Data shown
--*--

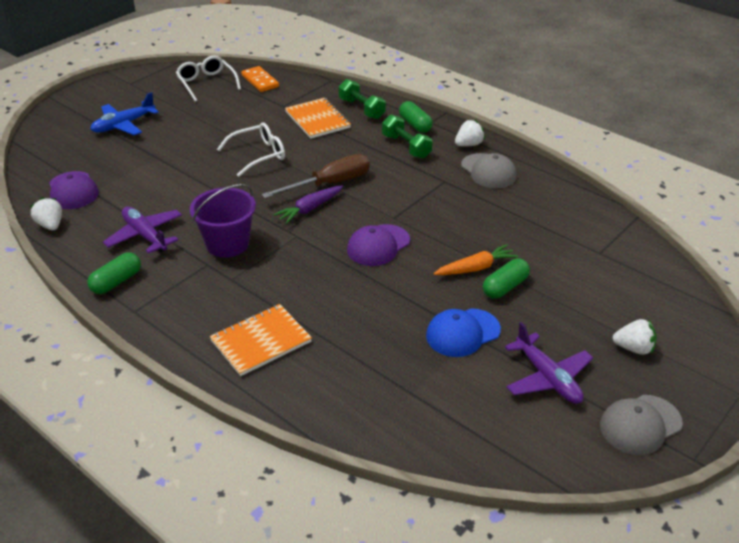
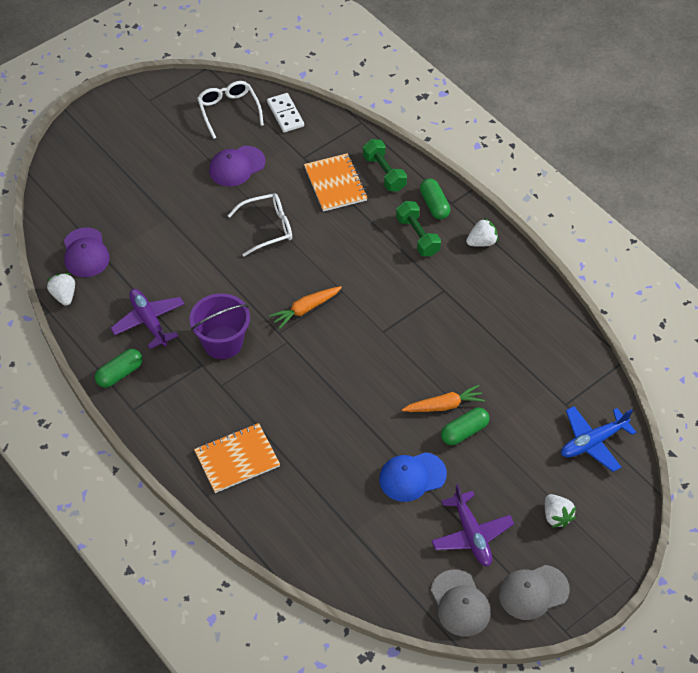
camera: 10 degrees right, 15 degrees up
(123, 125) = (139, 165): blue plane -> blue plane (593, 442)
(260, 81) = (285, 114): orange domino -> white domino
(309, 209) = (305, 309): purple carrot -> orange carrot
(330, 184) = (331, 278): brown screwdriver -> none
(378, 245) = (360, 365): purple cap -> purple cap (237, 166)
(488, 171) = (491, 283): grey cap -> grey cap (460, 603)
(633, 348) = (556, 516): white strawberry -> white strawberry turned 45 degrees clockwise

--*--

What is needed
Go through the material and copy each line that contains "purple".

Output of the exercise
(309, 209) = (305, 309): purple carrot -> orange carrot
(378, 245) = (360, 365): purple cap -> purple cap (237, 166)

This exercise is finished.